- Problem: Omitting the images, transcribe the records below exactly as they stand.

►

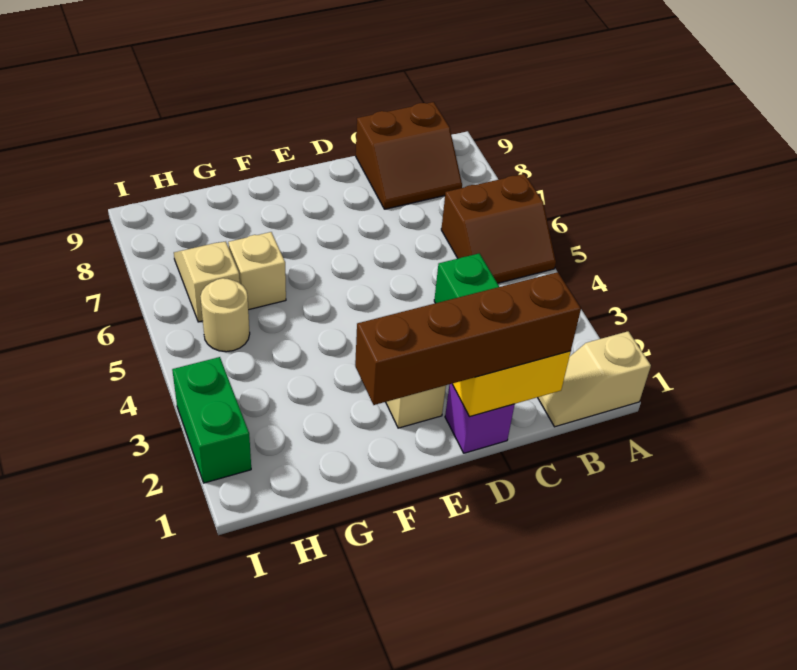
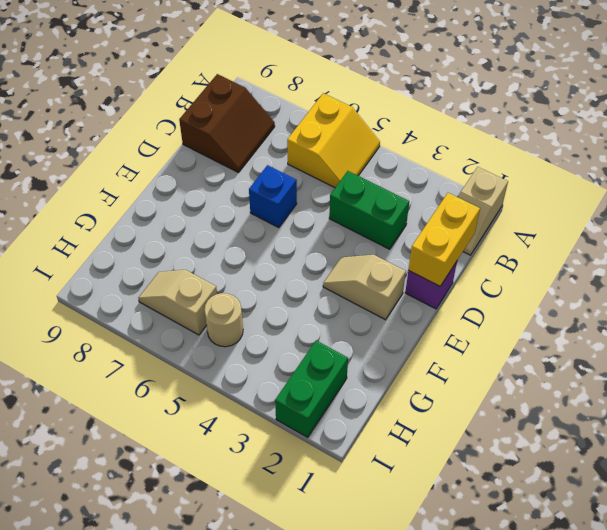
brown 2x2 slope [441,174,556,283] -> yellow 2x2 slope [287,93,380,188]
brown 1x4 brick [355,272,581,405] -> none
none -> blue 1x1 brick [249,165,297,228]
tan 1x1 brick [228,232,286,310] -> none
green 1x2 brick [172,357,251,483] -> green 1x2 brick turned to [275,341,348,437]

◄

- Task answer:
brown 2x2 slope [441,174,556,283] -> yellow 2x2 slope [287,93,380,188]
brown 1x4 brick [355,272,581,405] -> none
none -> blue 1x1 brick [249,165,297,228]
tan 1x1 brick [228,232,286,310] -> none
green 1x2 brick [172,357,251,483] -> green 1x2 brick turned to [275,341,348,437]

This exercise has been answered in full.